Given data:
=======

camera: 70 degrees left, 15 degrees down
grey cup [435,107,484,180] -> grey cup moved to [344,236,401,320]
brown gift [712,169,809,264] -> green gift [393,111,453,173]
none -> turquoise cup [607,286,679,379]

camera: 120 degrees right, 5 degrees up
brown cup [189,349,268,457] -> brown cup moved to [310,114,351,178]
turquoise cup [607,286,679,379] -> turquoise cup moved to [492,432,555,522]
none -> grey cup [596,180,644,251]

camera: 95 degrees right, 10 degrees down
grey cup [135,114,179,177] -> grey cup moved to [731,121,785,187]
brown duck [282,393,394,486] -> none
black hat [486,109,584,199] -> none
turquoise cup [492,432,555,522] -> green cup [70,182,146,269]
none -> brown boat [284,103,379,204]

=======

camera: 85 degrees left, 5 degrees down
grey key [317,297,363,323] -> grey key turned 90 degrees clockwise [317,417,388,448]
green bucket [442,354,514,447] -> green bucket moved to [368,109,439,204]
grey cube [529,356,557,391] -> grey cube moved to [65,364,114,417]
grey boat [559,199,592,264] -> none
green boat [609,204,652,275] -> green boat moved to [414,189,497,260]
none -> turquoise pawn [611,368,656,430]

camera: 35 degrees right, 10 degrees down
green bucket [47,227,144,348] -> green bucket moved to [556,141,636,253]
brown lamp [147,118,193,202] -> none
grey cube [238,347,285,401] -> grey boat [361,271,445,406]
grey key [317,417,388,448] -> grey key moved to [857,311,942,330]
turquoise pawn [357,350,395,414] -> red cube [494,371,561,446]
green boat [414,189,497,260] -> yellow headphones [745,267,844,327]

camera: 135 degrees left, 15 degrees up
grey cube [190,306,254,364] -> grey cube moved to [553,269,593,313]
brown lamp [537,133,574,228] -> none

=======

Problem to solve: Copy the entries above exactly, but only from the line holding "turquoise cup [607,286,679,379] ->" through the line holding "none -> brown boat [284,103,379,204]", both included.

Finished task:
turquoise cup [607,286,679,379] -> turquoise cup moved to [492,432,555,522]
none -> grey cup [596,180,644,251]

camera: 95 degrees right, 10 degrees down
grey cup [135,114,179,177] -> grey cup moved to [731,121,785,187]
brown duck [282,393,394,486] -> none
black hat [486,109,584,199] -> none
turquoise cup [492,432,555,522] -> green cup [70,182,146,269]
none -> brown boat [284,103,379,204]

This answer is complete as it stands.